[Task brief] Would you print the data below exactly, leaving out every picture?

[Supplied data]
........
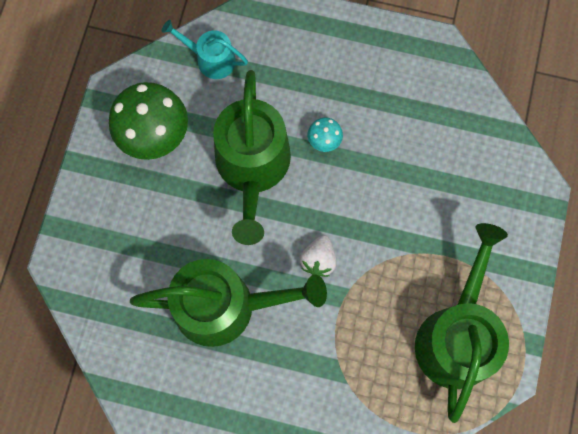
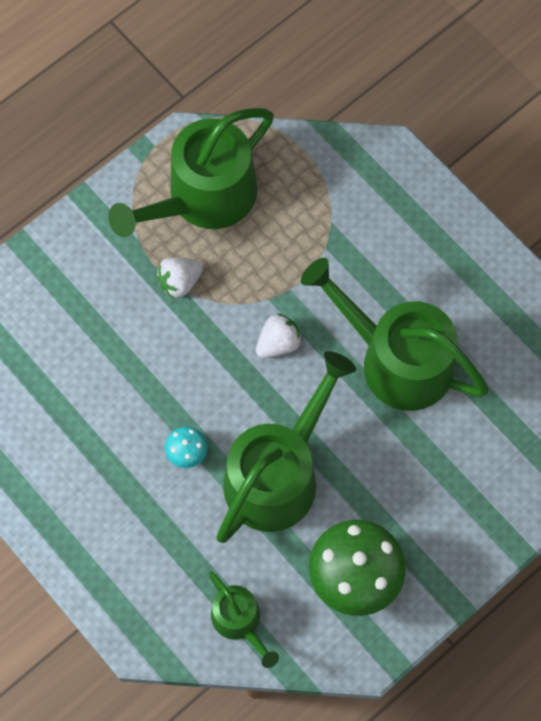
camera: 145 degrees left, 5 degrees down
(211, 59) = (239, 621): turquoise watering can -> green watering can
(422, 257) = (180, 282): none -> white strawberry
........
[Response]
camera: 145 degrees left, 5 degrees down
(211, 59) = (239, 621): turquoise watering can -> green watering can
(422, 257) = (180, 282): none -> white strawberry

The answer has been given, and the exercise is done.